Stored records
◆ ◆ ◆ ◆

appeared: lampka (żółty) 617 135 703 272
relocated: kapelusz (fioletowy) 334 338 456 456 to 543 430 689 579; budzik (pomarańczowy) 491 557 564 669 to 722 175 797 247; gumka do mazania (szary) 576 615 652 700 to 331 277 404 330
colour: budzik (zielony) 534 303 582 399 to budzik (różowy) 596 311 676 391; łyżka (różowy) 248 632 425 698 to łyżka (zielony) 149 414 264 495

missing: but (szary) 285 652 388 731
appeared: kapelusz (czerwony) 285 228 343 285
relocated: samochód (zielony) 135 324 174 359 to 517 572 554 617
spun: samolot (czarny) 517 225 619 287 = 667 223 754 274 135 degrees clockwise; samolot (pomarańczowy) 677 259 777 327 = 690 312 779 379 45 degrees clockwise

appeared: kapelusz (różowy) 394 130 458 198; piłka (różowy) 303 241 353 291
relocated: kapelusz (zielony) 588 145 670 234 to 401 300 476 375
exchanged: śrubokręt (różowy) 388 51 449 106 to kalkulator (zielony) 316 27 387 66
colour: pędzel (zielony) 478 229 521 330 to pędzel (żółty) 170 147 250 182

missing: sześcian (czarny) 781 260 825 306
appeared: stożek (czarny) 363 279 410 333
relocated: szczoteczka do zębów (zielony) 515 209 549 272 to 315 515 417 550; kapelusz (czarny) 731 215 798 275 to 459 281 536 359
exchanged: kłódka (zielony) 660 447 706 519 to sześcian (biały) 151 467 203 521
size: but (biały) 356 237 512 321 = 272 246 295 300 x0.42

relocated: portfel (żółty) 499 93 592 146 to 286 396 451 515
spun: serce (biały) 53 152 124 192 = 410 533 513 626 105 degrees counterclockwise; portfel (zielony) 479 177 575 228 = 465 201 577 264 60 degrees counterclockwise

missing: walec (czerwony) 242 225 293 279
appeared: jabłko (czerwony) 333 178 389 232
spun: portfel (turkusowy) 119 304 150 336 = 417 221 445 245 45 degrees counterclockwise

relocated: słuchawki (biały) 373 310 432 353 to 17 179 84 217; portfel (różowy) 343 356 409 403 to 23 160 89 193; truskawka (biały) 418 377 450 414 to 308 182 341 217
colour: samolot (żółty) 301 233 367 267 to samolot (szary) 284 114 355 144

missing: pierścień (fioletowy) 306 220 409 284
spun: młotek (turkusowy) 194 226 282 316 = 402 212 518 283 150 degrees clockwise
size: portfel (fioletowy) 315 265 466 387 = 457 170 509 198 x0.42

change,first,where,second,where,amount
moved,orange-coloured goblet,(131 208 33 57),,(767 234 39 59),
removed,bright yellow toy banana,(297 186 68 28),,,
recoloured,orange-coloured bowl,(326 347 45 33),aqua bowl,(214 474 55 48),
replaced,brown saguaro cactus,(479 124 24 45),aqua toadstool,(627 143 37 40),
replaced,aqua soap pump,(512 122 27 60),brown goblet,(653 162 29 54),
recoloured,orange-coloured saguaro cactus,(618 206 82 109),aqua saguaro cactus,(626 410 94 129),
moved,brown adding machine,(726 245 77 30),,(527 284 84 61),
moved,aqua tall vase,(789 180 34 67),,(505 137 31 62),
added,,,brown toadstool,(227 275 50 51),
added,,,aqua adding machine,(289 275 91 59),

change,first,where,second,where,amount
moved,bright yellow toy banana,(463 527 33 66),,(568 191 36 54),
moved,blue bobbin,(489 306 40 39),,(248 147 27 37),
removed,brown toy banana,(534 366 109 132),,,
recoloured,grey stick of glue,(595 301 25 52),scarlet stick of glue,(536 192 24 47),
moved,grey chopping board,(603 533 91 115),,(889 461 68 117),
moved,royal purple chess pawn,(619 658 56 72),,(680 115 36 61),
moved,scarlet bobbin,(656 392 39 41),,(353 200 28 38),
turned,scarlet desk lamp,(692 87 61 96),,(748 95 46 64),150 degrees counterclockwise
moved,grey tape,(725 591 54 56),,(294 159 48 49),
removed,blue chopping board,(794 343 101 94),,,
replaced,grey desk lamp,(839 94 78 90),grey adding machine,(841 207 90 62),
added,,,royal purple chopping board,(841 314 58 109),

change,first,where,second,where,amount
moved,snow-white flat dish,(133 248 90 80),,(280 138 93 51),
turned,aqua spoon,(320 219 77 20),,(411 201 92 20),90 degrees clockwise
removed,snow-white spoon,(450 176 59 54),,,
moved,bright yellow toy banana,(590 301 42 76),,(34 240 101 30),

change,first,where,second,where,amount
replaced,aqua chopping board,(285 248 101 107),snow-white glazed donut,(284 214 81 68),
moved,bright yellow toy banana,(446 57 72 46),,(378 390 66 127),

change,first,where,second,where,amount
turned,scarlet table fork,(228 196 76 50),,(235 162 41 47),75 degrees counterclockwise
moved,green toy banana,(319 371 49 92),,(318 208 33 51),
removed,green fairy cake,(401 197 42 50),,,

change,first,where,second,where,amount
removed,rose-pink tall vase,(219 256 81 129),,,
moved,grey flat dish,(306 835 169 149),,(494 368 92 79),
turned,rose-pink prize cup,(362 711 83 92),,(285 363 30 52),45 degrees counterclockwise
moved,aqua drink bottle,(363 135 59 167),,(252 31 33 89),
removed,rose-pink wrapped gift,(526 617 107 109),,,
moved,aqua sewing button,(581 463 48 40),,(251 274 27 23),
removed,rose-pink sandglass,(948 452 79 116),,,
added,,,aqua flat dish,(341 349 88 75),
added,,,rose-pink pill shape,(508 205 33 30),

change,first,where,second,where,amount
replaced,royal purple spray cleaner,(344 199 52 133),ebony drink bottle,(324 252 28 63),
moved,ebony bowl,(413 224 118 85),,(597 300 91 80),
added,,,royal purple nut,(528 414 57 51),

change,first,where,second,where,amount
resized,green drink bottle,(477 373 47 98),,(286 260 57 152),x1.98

◆ ◆ ◆ ◆

# REQUIRED ACTION
Without omitting anything, set down all the entries above again.

# EXPECTED OUTPUT
appeared: lampka (żółty) 617 135 703 272
relocated: kapelusz (fioletowy) 334 338 456 456 to 543 430 689 579; budzik (pomarańczowy) 491 557 564 669 to 722 175 797 247; gumka do mazania (szary) 576 615 652 700 to 331 277 404 330
colour: budzik (zielony) 534 303 582 399 to budzik (różowy) 596 311 676 391; łyżka (różowy) 248 632 425 698 to łyżka (zielony) 149 414 264 495

missing: but (szary) 285 652 388 731
appeared: kapelusz (czerwony) 285 228 343 285
relocated: samochód (zielony) 135 324 174 359 to 517 572 554 617
spun: samolot (czarny) 517 225 619 287 = 667 223 754 274 135 degrees clockwise; samolot (pomarańczowy) 677 259 777 327 = 690 312 779 379 45 degrees clockwise

appeared: kapelusz (różowy) 394 130 458 198; piłka (różowy) 303 241 353 291
relocated: kapelusz (zielony) 588 145 670 234 to 401 300 476 375
exchanged: śrubokręt (różowy) 388 51 449 106 to kalkulator (zielony) 316 27 387 66
colour: pędzel (zielony) 478 229 521 330 to pędzel (żółty) 170 147 250 182

missing: sześcian (czarny) 781 260 825 306
appeared: stożek (czarny) 363 279 410 333
relocated: szczoteczka do zębów (zielony) 515 209 549 272 to 315 515 417 550; kapelusz (czarny) 731 215 798 275 to 459 281 536 359
exchanged: kłódka (zielony) 660 447 706 519 to sześcian (biały) 151 467 203 521
size: but (biały) 356 237 512 321 = 272 246 295 300 x0.42

relocated: portfel (żółty) 499 93 592 146 to 286 396 451 515
spun: serce (biały) 53 152 124 192 = 410 533 513 626 105 degrees counterclockwise; portfel (zielony) 479 177 575 228 = 465 201 577 264 60 degrees counterclockwise

missing: walec (czerwony) 242 225 293 279
appeared: jabłko (czerwony) 333 178 389 232
spun: portfel (turkusowy) 119 304 150 336 = 417 221 445 245 45 degrees counterclockwise

relocated: słuchawki (biały) 373 310 432 353 to 17 179 84 217; portfel (różowy) 343 356 409 403 to 23 160 89 193; truskawka (biały) 418 377 450 414 to 308 182 341 217
colour: samolot (żółty) 301 233 367 267 to samolot (szary) 284 114 355 144

missing: pierścień (fioletowy) 306 220 409 284
spun: młotek (turkusowy) 194 226 282 316 = 402 212 518 283 150 degrees clockwise
size: portfel (fioletowy) 315 265 466 387 = 457 170 509 198 x0.42

change,first,where,second,where,amount
moved,orange-coloured goblet,(131 208 33 57),,(767 234 39 59),
removed,bright yellow toy banana,(297 186 68 28),,,
recoloured,orange-coloured bowl,(326 347 45 33),aqua bowl,(214 474 55 48),
replaced,brown saguaro cactus,(479 124 24 45),aqua toadstool,(627 143 37 40),
replaced,aqua soap pump,(512 122 27 60),brown goblet,(653 162 29 54),
recoloured,orange-coloured saguaro cactus,(618 206 82 109),aqua saguaro cactus,(626 410 94 129),
moved,brown adding machine,(726 245 77 30),,(527 284 84 61),
moved,aqua tall vase,(789 180 34 67),,(505 137 31 62),
added,,,brown toadstool,(227 275 50 51),
added,,,aqua adding machine,(289 275 91 59),

change,first,where,second,where,amount
moved,bright yellow toy banana,(463 527 33 66),,(568 191 36 54),
moved,blue bobbin,(489 306 40 39),,(248 147 27 37),
removed,brown toy banana,(534 366 109 132),,,
recoloured,grey stick of glue,(595 301 25 52),scarlet stick of glue,(536 192 24 47),
moved,grey chopping board,(603 533 91 115),,(889 461 68 117),
moved,royal purple chess pawn,(619 658 56 72),,(680 115 36 61),
moved,scarlet bobbin,(656 392 39 41),,(353 200 28 38),
turned,scarlet desk lamp,(692 87 61 96),,(748 95 46 64),150 degrees counterclockwise
moved,grey tape,(725 591 54 56),,(294 159 48 49),
removed,blue chopping board,(794 343 101 94),,,
replaced,grey desk lamp,(839 94 78 90),grey adding machine,(841 207 90 62),
added,,,royal purple chopping board,(841 314 58 109),

change,first,where,second,where,amount
moved,snow-white flat dish,(133 248 90 80),,(280 138 93 51),
turned,aqua spoon,(320 219 77 20),,(411 201 92 20),90 degrees clockwise
removed,snow-white spoon,(450 176 59 54),,,
moved,bright yellow toy banana,(590 301 42 76),,(34 240 101 30),

change,first,where,second,where,amount
replaced,aqua chopping board,(285 248 101 107),snow-white glazed donut,(284 214 81 68),
moved,bright yellow toy banana,(446 57 72 46),,(378 390 66 127),

change,first,where,second,where,amount
turned,scarlet table fork,(228 196 76 50),,(235 162 41 47),75 degrees counterclockwise
moved,green toy banana,(319 371 49 92),,(318 208 33 51),
removed,green fairy cake,(401 197 42 50),,,

change,first,where,second,where,amount
removed,rose-pink tall vase,(219 256 81 129),,,
moved,grey flat dish,(306 835 169 149),,(494 368 92 79),
turned,rose-pink prize cup,(362 711 83 92),,(285 363 30 52),45 degrees counterclockwise
moved,aqua drink bottle,(363 135 59 167),,(252 31 33 89),
removed,rose-pink wrapped gift,(526 617 107 109),,,
moved,aqua sewing button,(581 463 48 40),,(251 274 27 23),
removed,rose-pink sandglass,(948 452 79 116),,,
added,,,aqua flat dish,(341 349 88 75),
added,,,rose-pink pill shape,(508 205 33 30),

change,first,where,second,where,amount
replaced,royal purple spray cleaner,(344 199 52 133),ebony drink bottle,(324 252 28 63),
moved,ebony bowl,(413 224 118 85),,(597 300 91 80),
added,,,royal purple nut,(528 414 57 51),

change,first,where,second,where,amount
resized,green drink bottle,(477 373 47 98),,(286 260 57 152),x1.98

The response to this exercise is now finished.